[Opening Given data section]
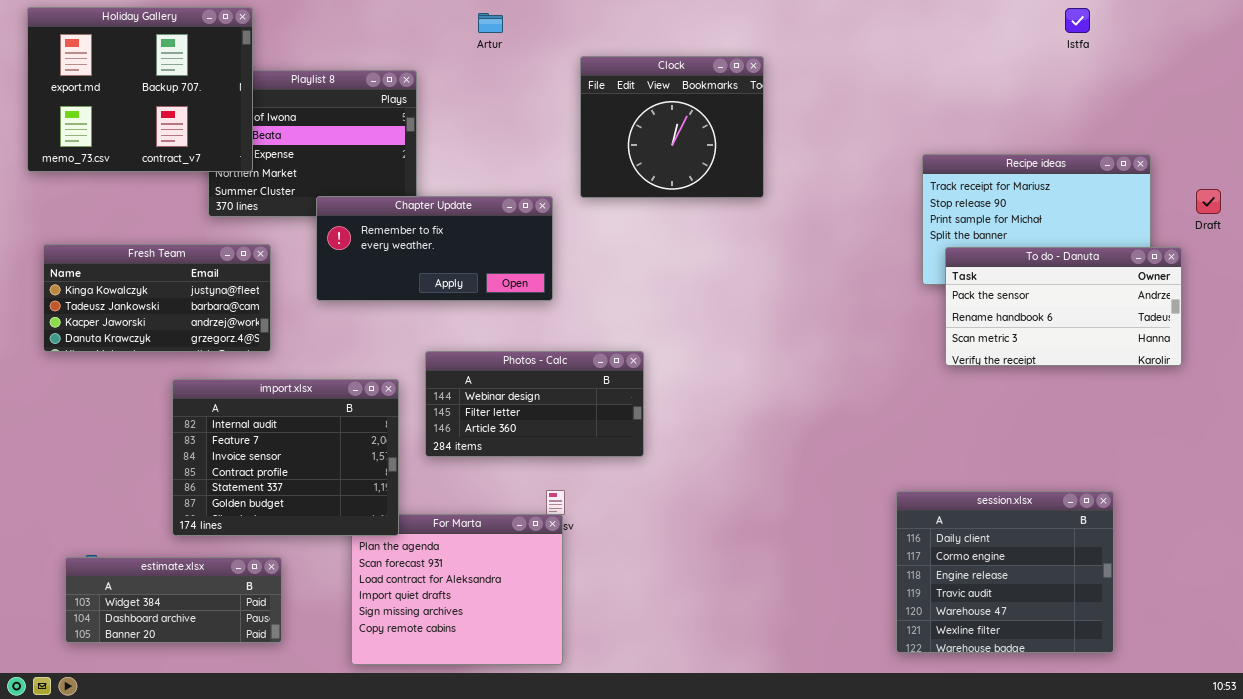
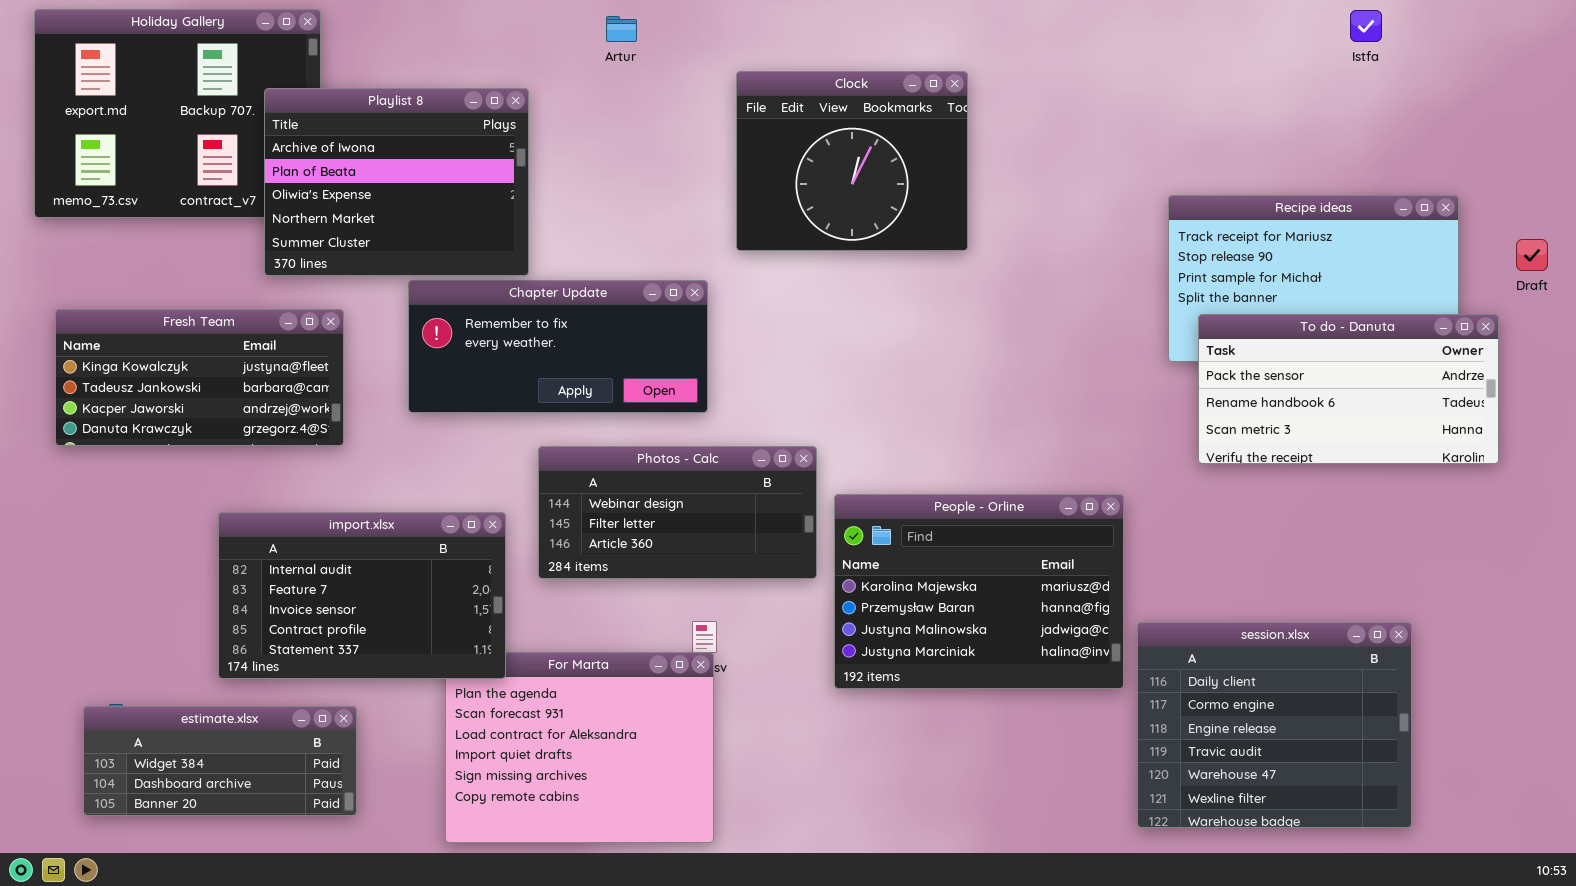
Playlist 8: [208,70,417,217] -> [264,88,529,276], raised
Chapter Update: [316,196,553,301] -> [408,280,708,413], moved
import.xlsx: [172,379,399,536] -> [218,512,506,679], resized
People - Orline: none -> [834,494,1124,689], opened

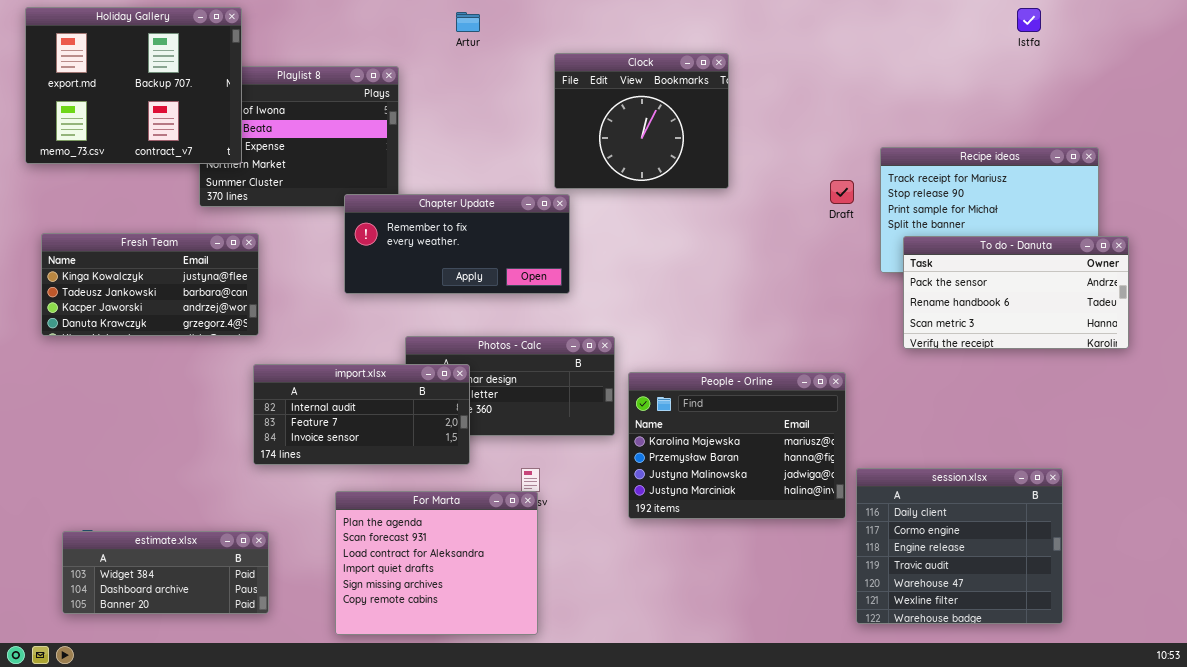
Holiday Gallery: [34,9,321,218] -> [25,7,242,164], raised
Draft: [1516,239,1548,271] -> [830,180,854,204], moved
Chapter Update: [408,280,708,413] -> [344,194,570,294], moved
import.xlsx: [218,512,506,679] -> [253,364,470,465], moved, resized

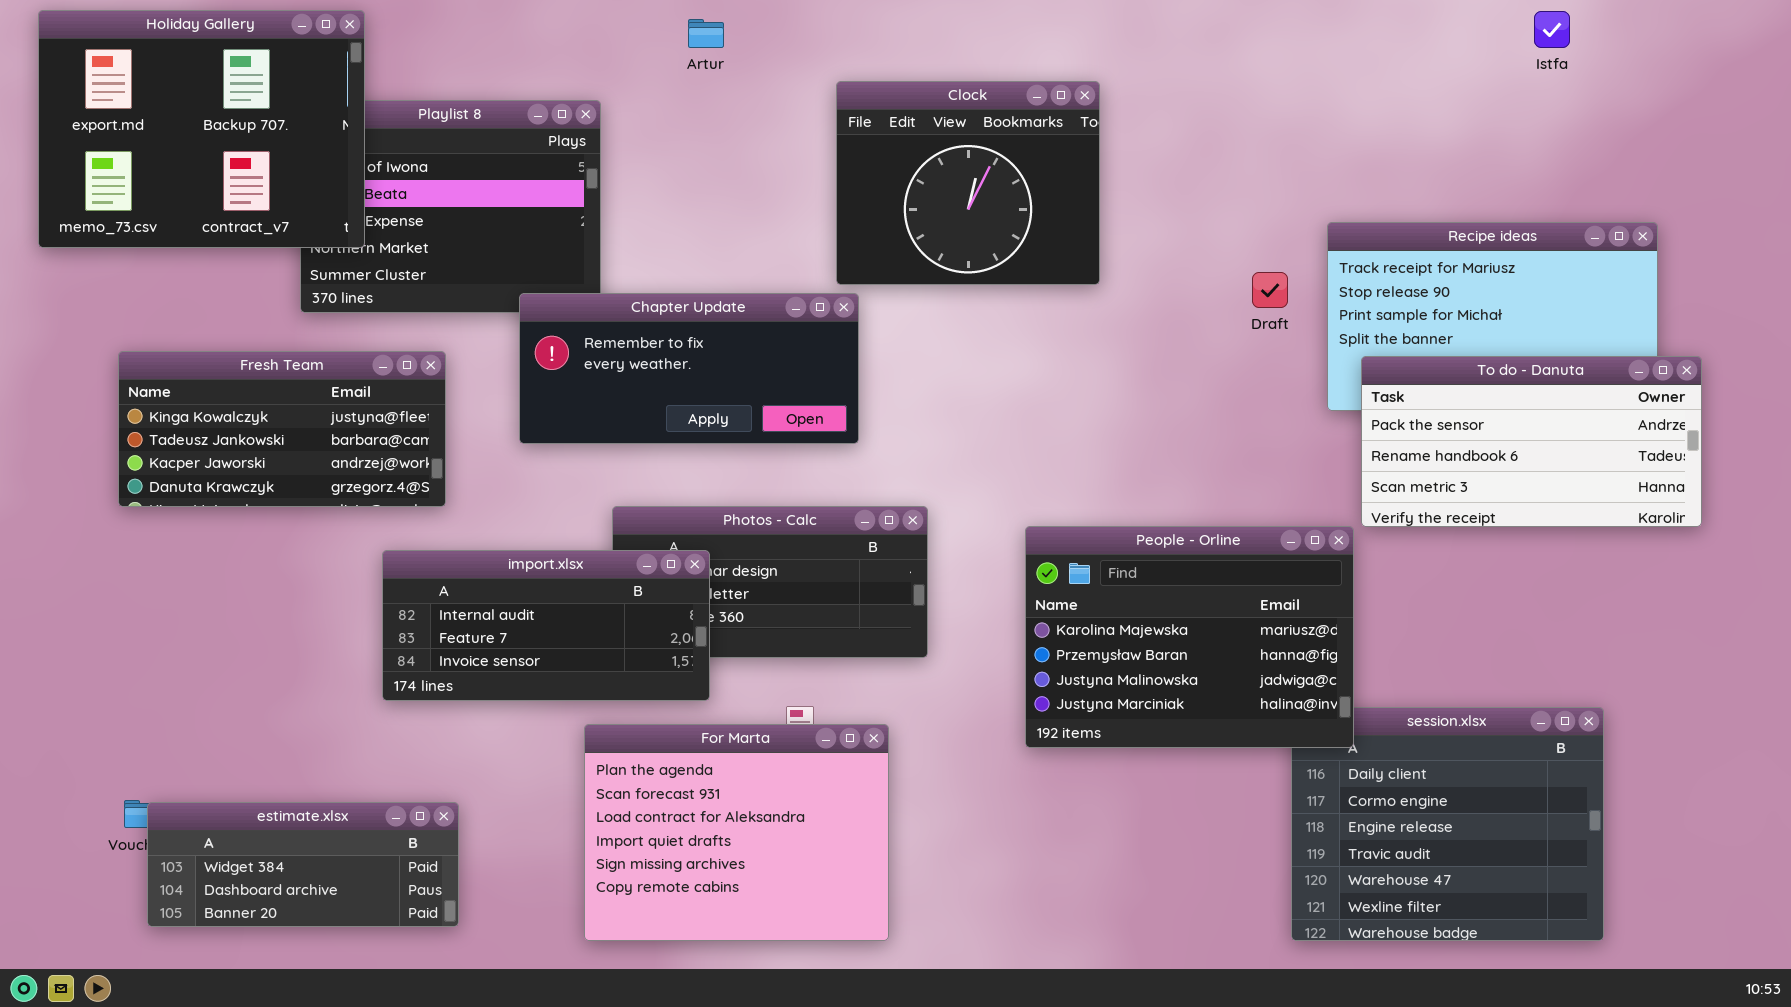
Fresh Team: [41,233,259,336] -> [118,351,446,507], moved
People - Orline: [628,372,846,519] -> [1025,526,1354,748], moved
For Marta: [335,491,538,635] -> [584,724,889,941], moved
estimate.xlsx: [62,531,269,614] -> [147,802,459,927], moved

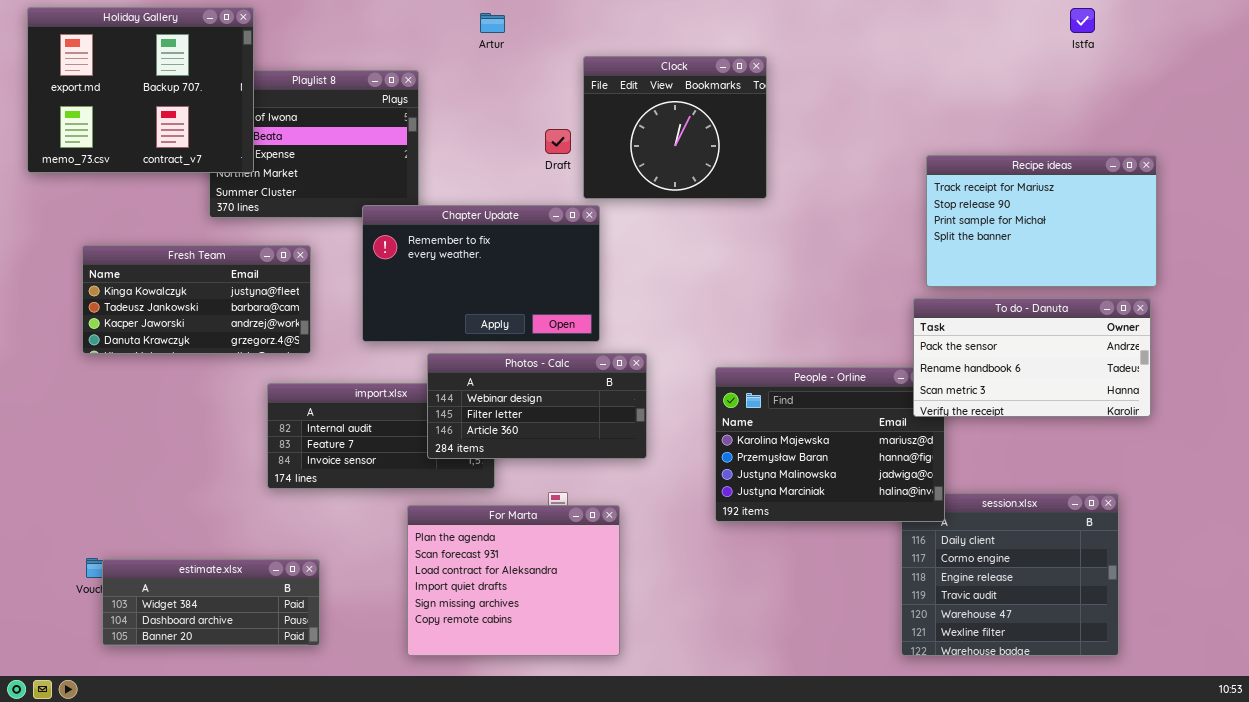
Draft: [1252,272,1288,308] -> [545,129,571,154], moved
Chapter Update: [519,293,859,444] -> [362,205,600,342], resized
To do - Danuta: [1361,356,1702,527] -> [913,298,1151,417], moved
Photos - Calc: [612,506,928,658] -> [427,353,647,459], raised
[Closing Given data section]
From the listing above, collect each line in which the string "resized" appears.

- Answer to this exercise
import.xlsx: [172,379,399,536] -> [218,512,506,679], resized
import.xlsx: [218,512,506,679] -> [253,364,470,465], moved, resized
Chapter Update: [519,293,859,444] -> [362,205,600,342], resized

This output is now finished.